What needs to be done:
Restate the listing below word for word; no picture is to be carried over.

>>>>

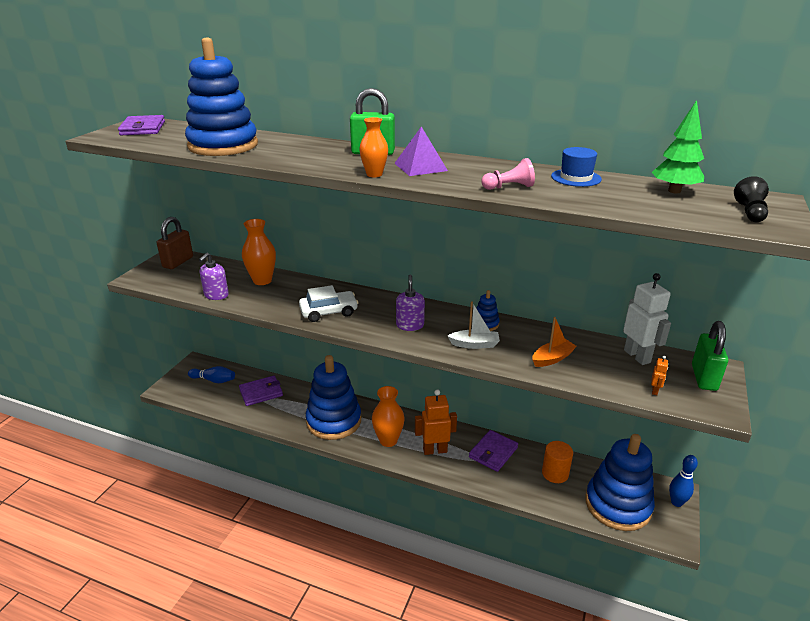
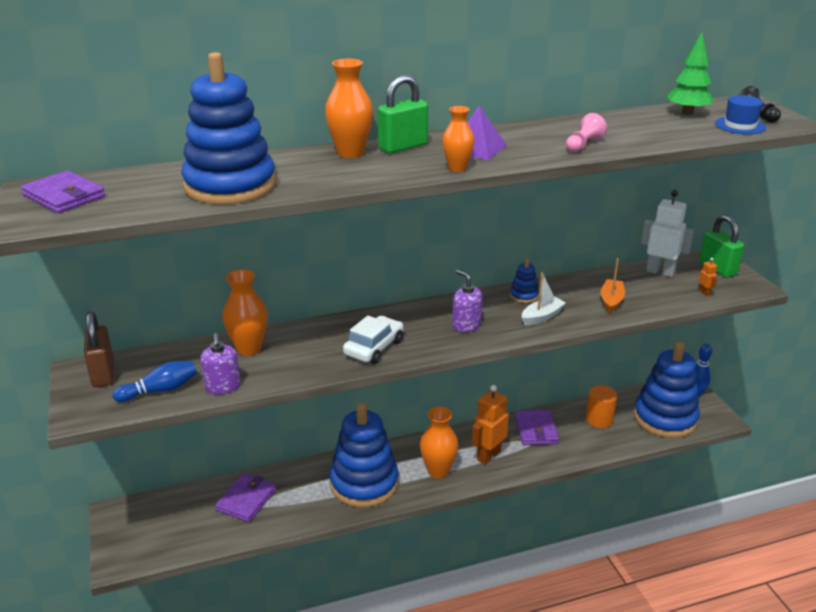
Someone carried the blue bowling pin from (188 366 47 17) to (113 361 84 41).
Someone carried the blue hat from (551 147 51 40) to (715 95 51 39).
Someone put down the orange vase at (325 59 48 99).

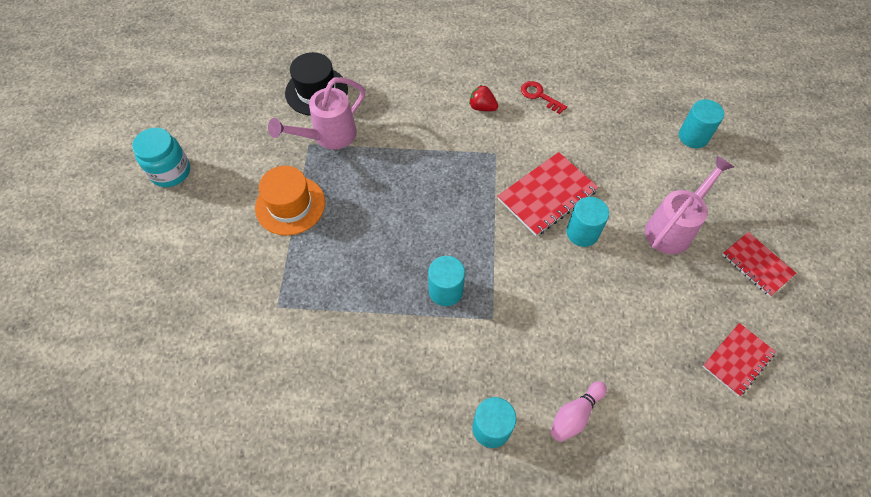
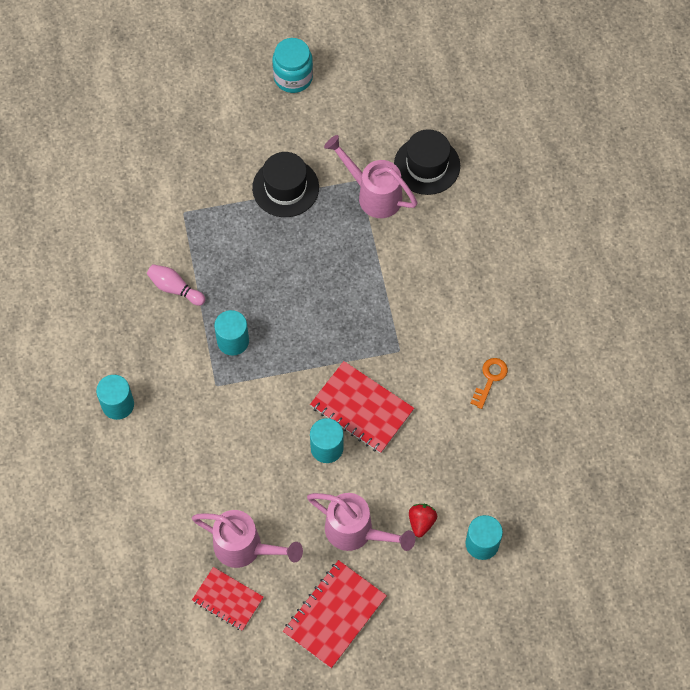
Someone repainted the orange hat at (255 166 70 70), which became the black hat at (252 152 67 65).
Someone carried the red strawberry from (469 85 29 26) to (409 504 28 33).
Someone repainted the red key at (521 81 46 33), which became the orange key at (470 358 38 51).
Someone carried the pink bowling pin from (550 381 57 61) to (147 264 59 42).
Someone scaled the red notebook at (722 232 74 65) by 1.52.
Someone put down the pink watering can at (192 510 111 58).

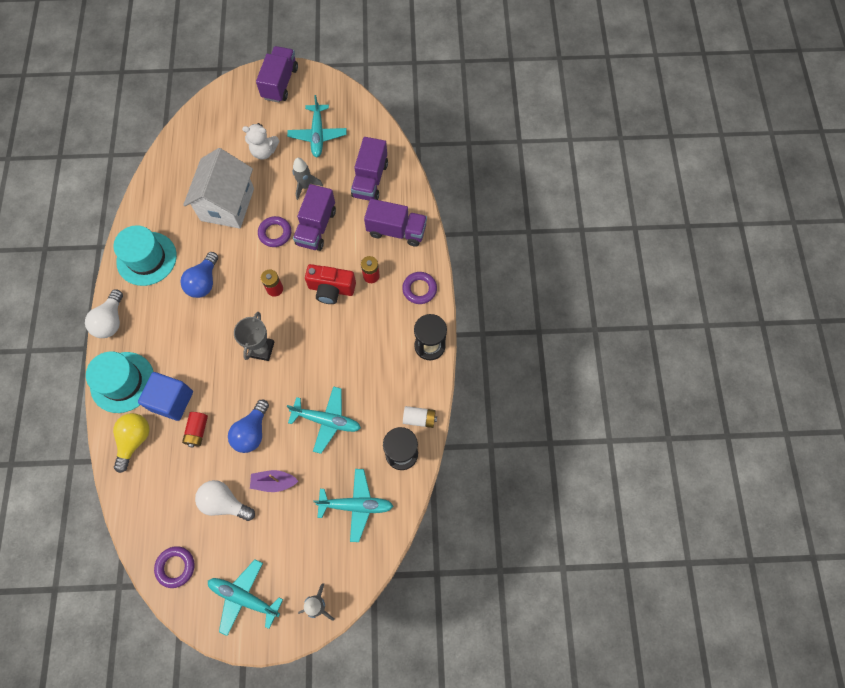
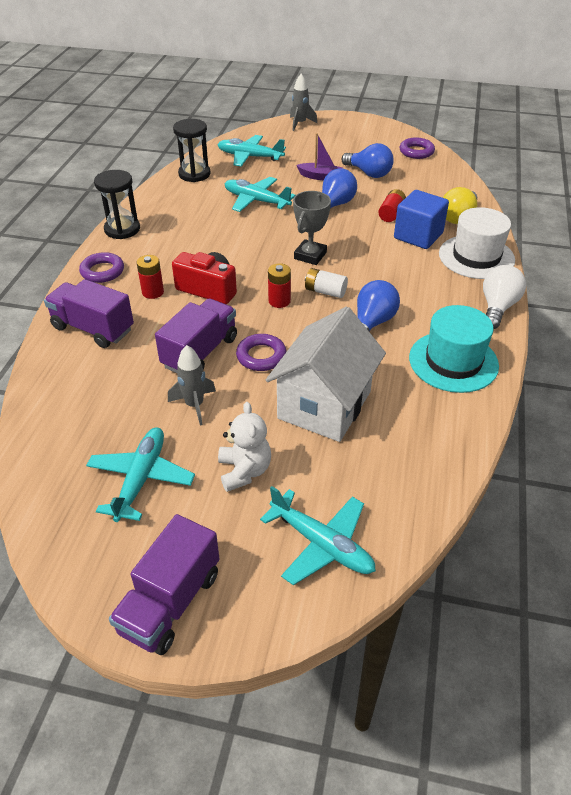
Someone repainted the turquoise hat at (86 351 67 62), which became the white hat at (439 207 76 72).
Someone repainted the white light bulb at (195 480 60 41), which became the blue light bulb at (342 143 52 35).
Someone carried the turquoise plane from (208 559 75 77) to (260 486 116 99).
Someone rotated the white teddy bear at (242 123 37 37) by 60 degrees clockwise.
Someone took away the purple truck at (351 137 37 64).
Someone carried the white battery from (403 406 34 22) to (305 268 43 30).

<<<<

Solution:
Someone carried the blue bowling pin from (188 366 47 17) to (113 361 84 41).
Someone carried the blue hat from (551 147 51 40) to (715 95 51 39).
Someone put down the orange vase at (325 59 48 99).

Someone repainted the orange hat at (255 166 70 70), which became the black hat at (252 152 67 65).
Someone carried the red strawberry from (469 85 29 26) to (409 504 28 33).
Someone repainted the red key at (521 81 46 33), which became the orange key at (470 358 38 51).
Someone carried the pink bowling pin from (550 381 57 61) to (147 264 59 42).
Someone scaled the red notebook at (722 232 74 65) by 1.52.
Someone put down the pink watering can at (192 510 111 58).

Someone repainted the turquoise hat at (86 351 67 62), which became the white hat at (439 207 76 72).
Someone repainted the white light bulb at (195 480 60 41), which became the blue light bulb at (342 143 52 35).
Someone carried the turquoise plane from (208 559 75 77) to (260 486 116 99).
Someone rotated the white teddy bear at (242 123 37 37) by 60 degrees clockwise.
Someone took away the purple truck at (351 137 37 64).
Someone carried the white battery from (403 406 34 22) to (305 268 43 30).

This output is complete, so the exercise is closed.